DATA FOR THIS TASK Start Marker

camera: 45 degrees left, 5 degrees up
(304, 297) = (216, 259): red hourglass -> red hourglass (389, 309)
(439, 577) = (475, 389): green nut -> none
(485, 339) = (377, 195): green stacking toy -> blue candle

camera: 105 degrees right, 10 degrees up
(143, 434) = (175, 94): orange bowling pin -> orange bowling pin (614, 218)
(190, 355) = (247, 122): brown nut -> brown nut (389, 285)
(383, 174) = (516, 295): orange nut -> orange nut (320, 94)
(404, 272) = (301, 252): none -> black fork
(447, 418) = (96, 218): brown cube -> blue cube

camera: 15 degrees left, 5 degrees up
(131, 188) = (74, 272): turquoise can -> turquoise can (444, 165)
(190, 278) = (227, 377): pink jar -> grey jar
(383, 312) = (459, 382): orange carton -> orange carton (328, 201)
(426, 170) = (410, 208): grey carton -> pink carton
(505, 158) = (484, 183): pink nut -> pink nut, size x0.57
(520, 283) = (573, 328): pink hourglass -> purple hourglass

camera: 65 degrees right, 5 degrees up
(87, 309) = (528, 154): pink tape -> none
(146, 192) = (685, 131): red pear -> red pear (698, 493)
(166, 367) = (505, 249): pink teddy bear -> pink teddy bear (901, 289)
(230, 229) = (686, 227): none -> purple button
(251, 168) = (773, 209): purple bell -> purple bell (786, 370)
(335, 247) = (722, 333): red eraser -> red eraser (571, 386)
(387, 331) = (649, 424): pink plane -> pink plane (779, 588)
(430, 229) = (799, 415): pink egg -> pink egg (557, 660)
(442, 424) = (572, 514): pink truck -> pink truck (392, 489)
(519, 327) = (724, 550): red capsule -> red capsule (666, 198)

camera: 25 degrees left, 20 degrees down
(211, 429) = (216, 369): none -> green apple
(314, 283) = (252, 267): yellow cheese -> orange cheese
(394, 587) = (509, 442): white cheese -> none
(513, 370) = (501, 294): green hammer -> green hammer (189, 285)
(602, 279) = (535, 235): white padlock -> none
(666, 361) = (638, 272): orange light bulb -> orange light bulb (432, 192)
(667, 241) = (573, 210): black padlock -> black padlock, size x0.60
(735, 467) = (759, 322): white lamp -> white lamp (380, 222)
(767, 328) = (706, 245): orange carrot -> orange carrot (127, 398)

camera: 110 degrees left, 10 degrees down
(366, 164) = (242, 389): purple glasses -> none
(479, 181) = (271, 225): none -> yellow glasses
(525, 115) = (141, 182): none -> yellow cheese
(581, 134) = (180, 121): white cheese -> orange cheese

DATA FOR THIS TASK End Marker

* EXERCISE *
Copy the records above exactly, please, but only from the first line through the line containing "(190, 278) = (227, 377): pink jar -> grey jar".

* ANSWER TO THE EXERCISE *
camera: 45 degrees left, 5 degrees up
(304, 297) = (216, 259): red hourglass -> red hourglass (389, 309)
(439, 577) = (475, 389): green nut -> none
(485, 339) = (377, 195): green stacking toy -> blue candle

camera: 105 degrees right, 10 degrees up
(143, 434) = (175, 94): orange bowling pin -> orange bowling pin (614, 218)
(190, 355) = (247, 122): brown nut -> brown nut (389, 285)
(383, 174) = (516, 295): orange nut -> orange nut (320, 94)
(404, 272) = (301, 252): none -> black fork
(447, 418) = (96, 218): brown cube -> blue cube

camera: 15 degrees left, 5 degrees up
(131, 188) = (74, 272): turquoise can -> turquoise can (444, 165)
(190, 278) = (227, 377): pink jar -> grey jar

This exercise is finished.